• [WORK INSTRUCTION]
Scan the following data for lines with "black" and state how many there are, as a number only.

• [INPUT RECORDS]
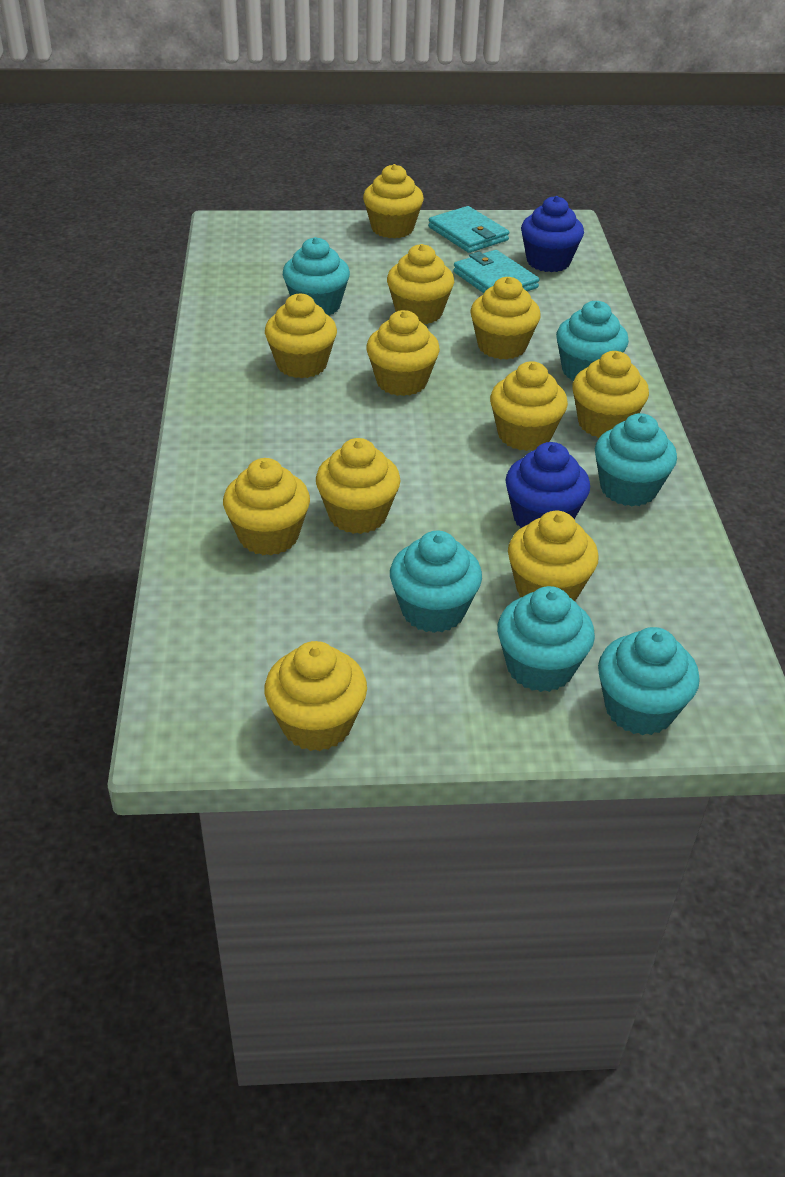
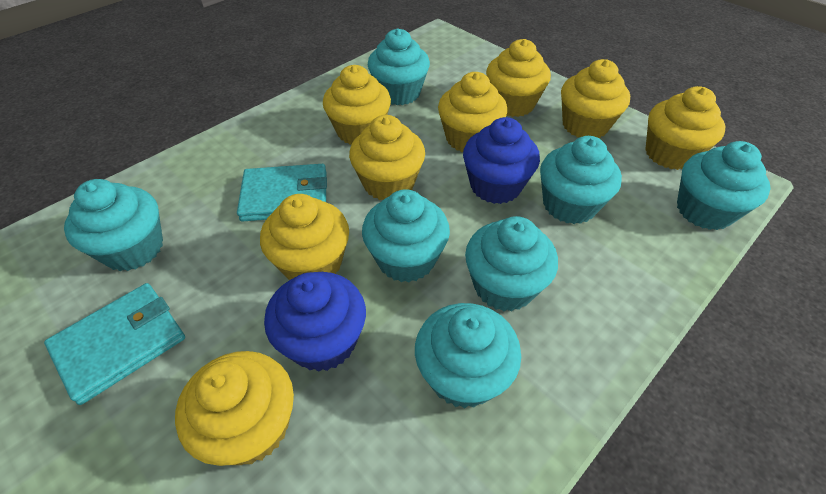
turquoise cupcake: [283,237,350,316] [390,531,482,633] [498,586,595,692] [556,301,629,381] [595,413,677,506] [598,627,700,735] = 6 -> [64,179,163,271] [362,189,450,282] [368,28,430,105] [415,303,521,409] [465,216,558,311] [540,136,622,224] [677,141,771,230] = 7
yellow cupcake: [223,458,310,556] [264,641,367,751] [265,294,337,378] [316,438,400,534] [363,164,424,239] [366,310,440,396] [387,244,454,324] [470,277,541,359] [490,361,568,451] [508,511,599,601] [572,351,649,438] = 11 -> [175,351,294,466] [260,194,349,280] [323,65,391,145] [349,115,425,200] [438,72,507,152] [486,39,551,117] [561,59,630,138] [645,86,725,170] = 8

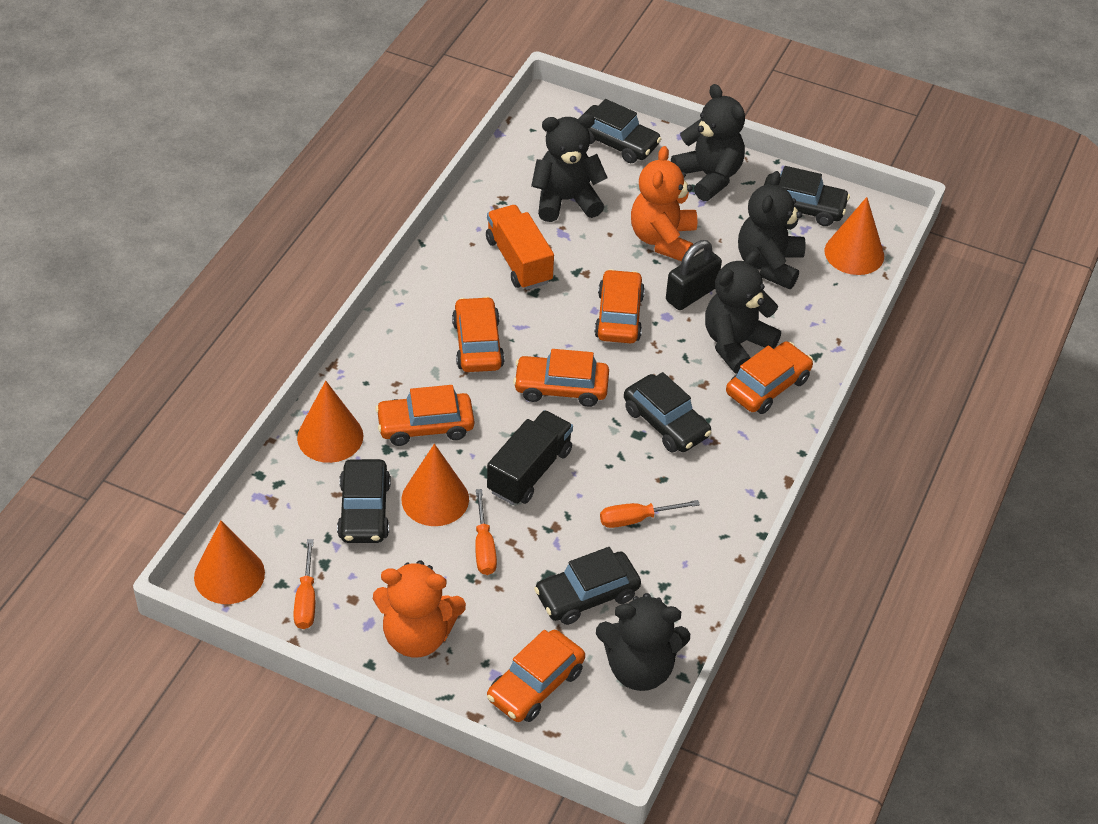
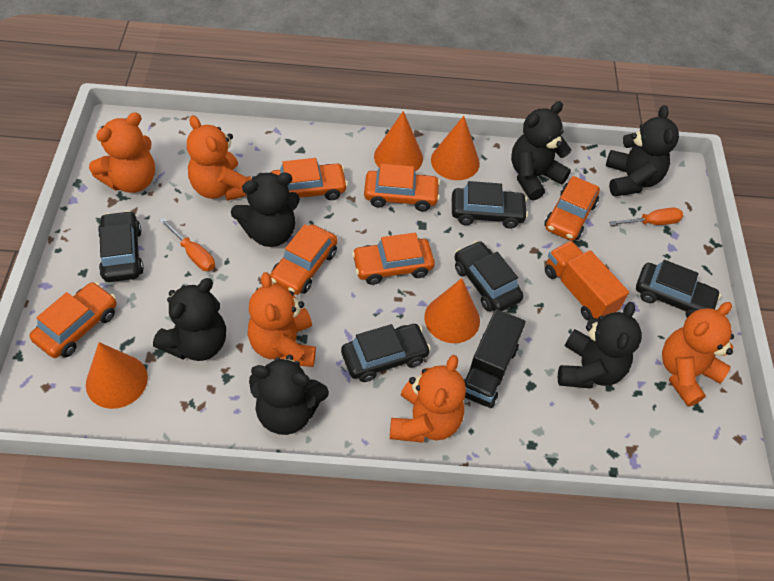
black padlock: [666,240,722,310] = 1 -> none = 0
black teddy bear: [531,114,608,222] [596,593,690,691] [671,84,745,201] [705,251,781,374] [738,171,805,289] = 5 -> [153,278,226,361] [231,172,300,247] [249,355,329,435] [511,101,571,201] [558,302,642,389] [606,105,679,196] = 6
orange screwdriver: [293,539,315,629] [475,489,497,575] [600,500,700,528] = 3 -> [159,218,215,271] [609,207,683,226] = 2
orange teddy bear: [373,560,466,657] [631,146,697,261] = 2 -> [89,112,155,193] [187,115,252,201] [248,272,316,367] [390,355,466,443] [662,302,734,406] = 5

• [SOLUTION TO THIS TASK]
2